Directions:
With the records below as your source, retype each line exactly from the top down to the line that contains "pink line: (62, 43) -> (69, 46), moved", and include that line.

───── Records to use

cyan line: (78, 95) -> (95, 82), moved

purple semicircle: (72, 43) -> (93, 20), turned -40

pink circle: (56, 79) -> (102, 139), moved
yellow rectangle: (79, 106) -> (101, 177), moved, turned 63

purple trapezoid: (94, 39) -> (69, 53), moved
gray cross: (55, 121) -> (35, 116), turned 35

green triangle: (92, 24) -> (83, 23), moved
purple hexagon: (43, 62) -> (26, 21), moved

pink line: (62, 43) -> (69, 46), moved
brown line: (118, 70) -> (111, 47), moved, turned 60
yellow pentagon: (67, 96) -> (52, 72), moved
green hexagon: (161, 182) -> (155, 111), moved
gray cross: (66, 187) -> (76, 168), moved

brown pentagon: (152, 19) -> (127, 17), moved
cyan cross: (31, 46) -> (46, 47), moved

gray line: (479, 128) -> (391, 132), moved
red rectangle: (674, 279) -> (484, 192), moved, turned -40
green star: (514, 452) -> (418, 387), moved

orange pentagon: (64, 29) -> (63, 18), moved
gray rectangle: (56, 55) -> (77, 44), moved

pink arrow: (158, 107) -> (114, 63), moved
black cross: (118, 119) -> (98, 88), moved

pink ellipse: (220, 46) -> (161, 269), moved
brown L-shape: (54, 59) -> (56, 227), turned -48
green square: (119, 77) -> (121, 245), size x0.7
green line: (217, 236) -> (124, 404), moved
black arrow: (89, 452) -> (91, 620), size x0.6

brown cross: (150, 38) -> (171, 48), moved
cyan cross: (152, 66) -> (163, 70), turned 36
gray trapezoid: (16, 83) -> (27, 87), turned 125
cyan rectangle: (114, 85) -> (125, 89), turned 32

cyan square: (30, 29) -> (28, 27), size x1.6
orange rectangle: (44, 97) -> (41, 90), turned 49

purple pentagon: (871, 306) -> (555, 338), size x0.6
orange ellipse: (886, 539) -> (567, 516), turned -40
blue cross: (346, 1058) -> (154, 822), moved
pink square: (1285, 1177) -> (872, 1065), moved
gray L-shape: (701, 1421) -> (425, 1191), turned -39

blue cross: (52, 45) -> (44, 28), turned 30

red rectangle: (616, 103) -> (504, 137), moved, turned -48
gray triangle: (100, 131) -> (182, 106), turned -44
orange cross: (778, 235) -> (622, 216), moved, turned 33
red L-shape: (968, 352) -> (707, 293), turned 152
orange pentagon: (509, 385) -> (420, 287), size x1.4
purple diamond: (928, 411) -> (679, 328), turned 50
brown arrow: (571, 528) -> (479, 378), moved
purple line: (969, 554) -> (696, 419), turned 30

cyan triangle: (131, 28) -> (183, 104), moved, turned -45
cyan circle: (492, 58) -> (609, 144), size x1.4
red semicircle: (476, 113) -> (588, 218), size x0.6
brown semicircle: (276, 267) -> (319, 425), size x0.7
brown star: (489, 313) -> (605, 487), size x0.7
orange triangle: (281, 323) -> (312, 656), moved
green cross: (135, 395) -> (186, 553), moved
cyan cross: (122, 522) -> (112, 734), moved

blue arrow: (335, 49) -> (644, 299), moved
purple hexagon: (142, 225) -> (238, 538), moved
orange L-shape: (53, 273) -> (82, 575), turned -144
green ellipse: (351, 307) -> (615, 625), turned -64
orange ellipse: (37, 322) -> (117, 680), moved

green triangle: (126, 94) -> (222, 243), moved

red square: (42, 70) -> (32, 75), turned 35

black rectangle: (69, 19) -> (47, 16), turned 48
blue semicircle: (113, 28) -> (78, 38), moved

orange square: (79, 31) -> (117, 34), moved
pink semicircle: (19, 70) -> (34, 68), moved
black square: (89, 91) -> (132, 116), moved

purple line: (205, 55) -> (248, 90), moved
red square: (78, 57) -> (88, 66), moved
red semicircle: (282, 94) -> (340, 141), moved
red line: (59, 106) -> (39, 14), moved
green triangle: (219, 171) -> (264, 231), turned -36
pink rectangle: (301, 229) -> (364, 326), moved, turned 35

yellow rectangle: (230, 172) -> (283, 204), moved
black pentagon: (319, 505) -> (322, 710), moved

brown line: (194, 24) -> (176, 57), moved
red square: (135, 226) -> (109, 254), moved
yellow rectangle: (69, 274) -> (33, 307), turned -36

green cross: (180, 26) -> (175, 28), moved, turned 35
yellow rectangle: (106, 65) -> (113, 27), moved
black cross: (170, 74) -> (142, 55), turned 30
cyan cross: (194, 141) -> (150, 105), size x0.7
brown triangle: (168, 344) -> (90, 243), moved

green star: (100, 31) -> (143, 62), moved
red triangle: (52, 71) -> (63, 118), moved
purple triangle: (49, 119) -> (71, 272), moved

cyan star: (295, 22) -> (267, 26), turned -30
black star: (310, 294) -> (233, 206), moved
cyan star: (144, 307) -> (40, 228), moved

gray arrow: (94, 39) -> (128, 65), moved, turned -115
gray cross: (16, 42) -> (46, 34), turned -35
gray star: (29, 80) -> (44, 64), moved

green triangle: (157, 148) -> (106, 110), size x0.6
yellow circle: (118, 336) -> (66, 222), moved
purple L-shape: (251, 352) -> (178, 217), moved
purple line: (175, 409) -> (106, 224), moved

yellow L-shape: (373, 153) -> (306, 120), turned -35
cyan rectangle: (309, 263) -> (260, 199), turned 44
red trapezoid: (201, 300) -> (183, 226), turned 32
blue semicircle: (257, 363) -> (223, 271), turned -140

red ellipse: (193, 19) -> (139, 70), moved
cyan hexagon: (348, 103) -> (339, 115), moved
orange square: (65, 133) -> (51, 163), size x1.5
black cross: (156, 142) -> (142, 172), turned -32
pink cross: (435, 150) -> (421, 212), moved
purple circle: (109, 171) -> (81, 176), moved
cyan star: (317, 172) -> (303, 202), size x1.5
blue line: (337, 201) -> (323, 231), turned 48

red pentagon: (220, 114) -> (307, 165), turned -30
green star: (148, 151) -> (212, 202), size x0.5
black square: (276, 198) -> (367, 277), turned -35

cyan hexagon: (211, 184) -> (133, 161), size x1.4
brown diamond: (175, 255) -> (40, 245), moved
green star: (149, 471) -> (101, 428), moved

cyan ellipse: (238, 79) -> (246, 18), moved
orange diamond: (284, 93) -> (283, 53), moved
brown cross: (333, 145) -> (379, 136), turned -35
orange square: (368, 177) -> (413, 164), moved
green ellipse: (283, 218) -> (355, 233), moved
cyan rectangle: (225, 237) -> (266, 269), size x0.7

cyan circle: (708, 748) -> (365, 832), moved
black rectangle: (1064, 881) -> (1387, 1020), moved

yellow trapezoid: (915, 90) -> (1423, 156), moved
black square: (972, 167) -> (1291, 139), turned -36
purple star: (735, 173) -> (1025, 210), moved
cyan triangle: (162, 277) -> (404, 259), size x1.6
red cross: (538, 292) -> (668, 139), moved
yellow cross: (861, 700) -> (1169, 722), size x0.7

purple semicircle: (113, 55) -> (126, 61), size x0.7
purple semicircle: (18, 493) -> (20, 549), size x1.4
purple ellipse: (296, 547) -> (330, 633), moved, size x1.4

──────────

Response to the task:
cyan line: (78, 95) -> (95, 82), moved

purple semicircle: (72, 43) -> (93, 20), turned -40

pink circle: (56, 79) -> (102, 139), moved
yellow rectangle: (79, 106) -> (101, 177), moved, turned 63

purple trapezoid: (94, 39) -> (69, 53), moved
gray cross: (55, 121) -> (35, 116), turned 35

green triangle: (92, 24) -> (83, 23), moved
purple hexagon: (43, 62) -> (26, 21), moved

pink line: (62, 43) -> (69, 46), moved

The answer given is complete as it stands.